• _Dataset section_:
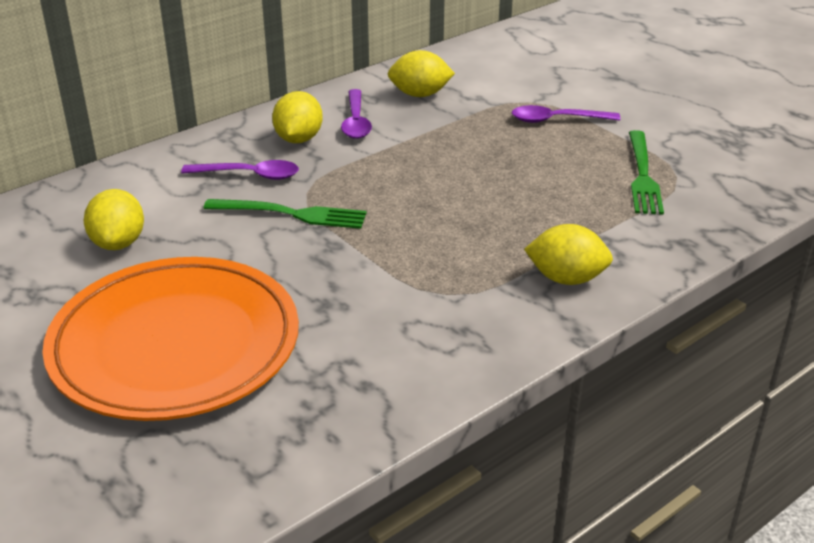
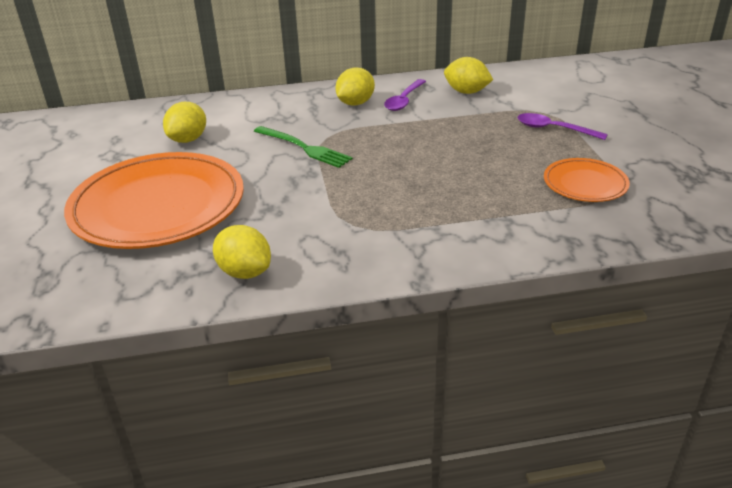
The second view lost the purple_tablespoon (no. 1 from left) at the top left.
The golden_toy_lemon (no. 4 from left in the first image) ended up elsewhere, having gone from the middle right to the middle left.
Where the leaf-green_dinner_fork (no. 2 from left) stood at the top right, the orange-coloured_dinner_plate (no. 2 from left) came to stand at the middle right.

• _Task goal_:
The lines above should be transcribed exactly, with every image removed.

• _Reply_:
The second view lost the purple_tablespoon (no. 1 from left) at the top left.
The golden_toy_lemon (no. 4 from left in the first image) ended up elsewhere, having gone from the middle right to the middle left.
Where the leaf-green_dinner_fork (no. 2 from left) stood at the top right, the orange-coloured_dinner_plate (no. 2 from left) came to stand at the middle right.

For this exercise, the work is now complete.